**What is being asked**
Turn the records below into a JSON list of strings, one string per line. Skip blank lines and any line that only marks a picture.

Stored dataset items:
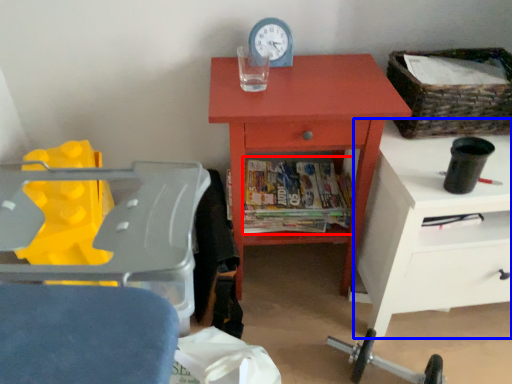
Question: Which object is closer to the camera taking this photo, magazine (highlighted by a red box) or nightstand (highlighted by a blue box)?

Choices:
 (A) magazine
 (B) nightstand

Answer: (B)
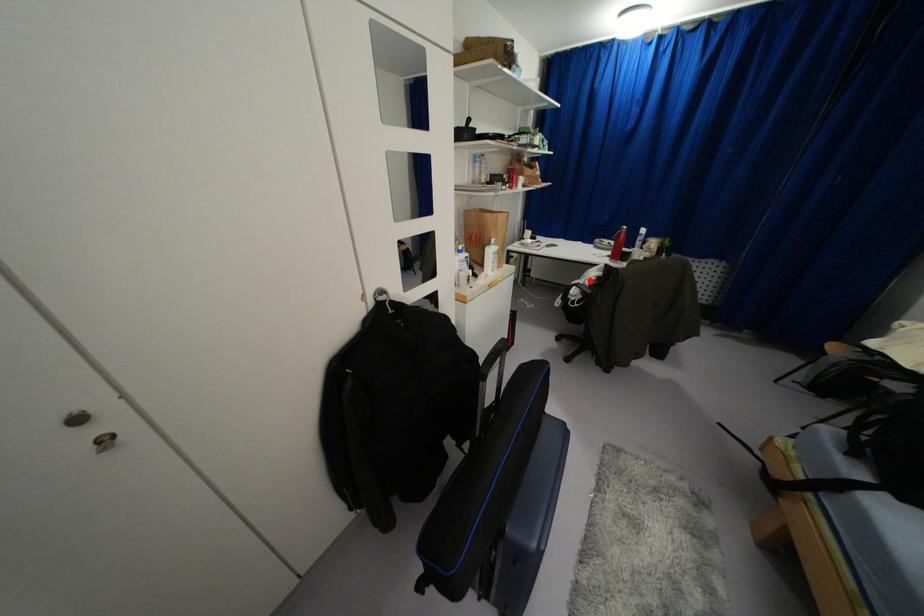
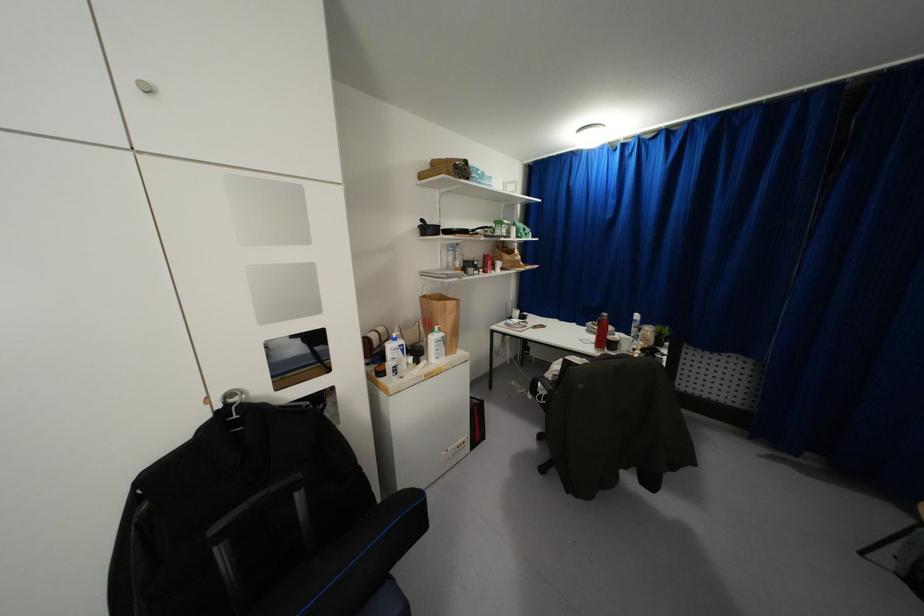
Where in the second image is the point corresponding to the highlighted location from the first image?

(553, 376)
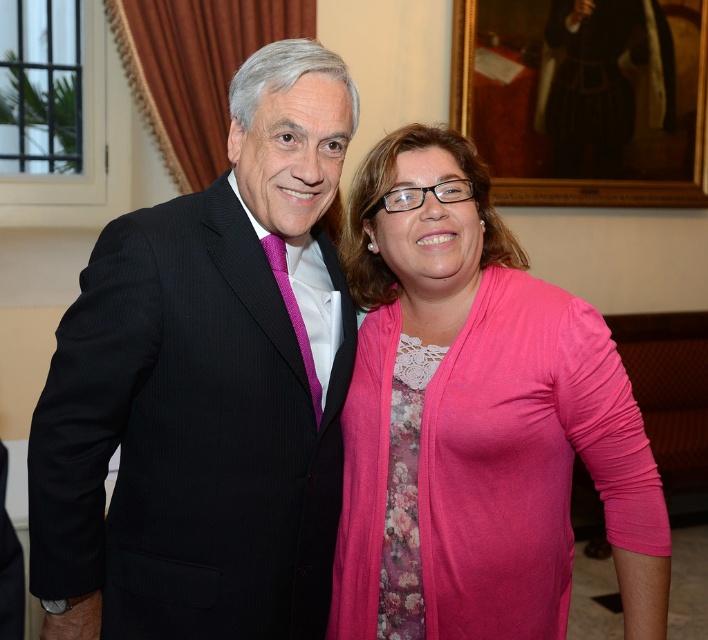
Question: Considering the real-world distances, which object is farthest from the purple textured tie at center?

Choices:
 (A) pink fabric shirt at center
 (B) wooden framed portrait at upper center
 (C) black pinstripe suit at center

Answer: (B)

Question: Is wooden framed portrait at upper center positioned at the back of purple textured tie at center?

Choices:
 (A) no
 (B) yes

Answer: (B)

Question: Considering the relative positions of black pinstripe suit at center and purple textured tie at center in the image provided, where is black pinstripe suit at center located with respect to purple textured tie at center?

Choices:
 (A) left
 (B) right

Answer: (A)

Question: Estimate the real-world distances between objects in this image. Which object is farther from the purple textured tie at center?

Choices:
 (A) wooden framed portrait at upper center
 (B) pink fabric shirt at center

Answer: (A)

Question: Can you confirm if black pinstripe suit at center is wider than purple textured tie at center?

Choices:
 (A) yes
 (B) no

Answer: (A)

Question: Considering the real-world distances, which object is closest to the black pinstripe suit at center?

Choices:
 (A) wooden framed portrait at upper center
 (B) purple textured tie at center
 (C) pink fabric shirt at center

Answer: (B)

**Task response**
[
  "Question: Which object is closer to the camera taking this photo, magazine (highlighted by a red box) or nightstand (highlighted by a blue box)?",
  "Choices:",
  " (A) magazine",
  " (B) nightstand",
  "Answer: (B)",
  "Where in the second image is the point corresponding to the highlighted location from the first image?",
  "(553, 376)",
  "Question: Considering the real-world distances, which object is farthest from the purple textured tie at center?",
  "Choices:",
  " (A) pink fabric shirt at center",
  " (B) wooden framed portrait at upper center",
  " (C) black pinstripe suit at center",
  "Answer: (B)",
  "Question: Is wooden framed portrait at upper center positioned at the back of purple textured tie at center?",
  "Choices:",
  " (A) no",
  " (B) yes",
  "Answer: (B)",
  "Question: Considering the relative positions of black pinstripe suit at center and purple textured tie at center in the image provided, where is black pinstripe suit at center located with respect to purple textured tie at center?",
  "Choices:",
  " (A) left",
  " (B) right",
  "Answer: (A)",
  "Question: Estimate the real-world distances between objects in this image. Which object is farther from the purple textured tie at center?",
  "Choices:",
  " (A) wooden framed portrait at upper center",
  " (B) pink fabric shirt at center",
  "Answer: (A)",
  "Question: Can you confirm if black pinstripe suit at center is wider than purple textured tie at center?",
  "Choices:",
  " (A) yes",
  " (B) no",
  "Answer: (A)",
  "Question: Considering the real-world distances, which object is closest to the black pinstripe suit at center?",
  "Choices:",
  " (A) wooden framed portrait at upper center",
  " (B) purple textured tie at center",
  " (C) pink fabric shirt at center",
  "Answer: (B)"
]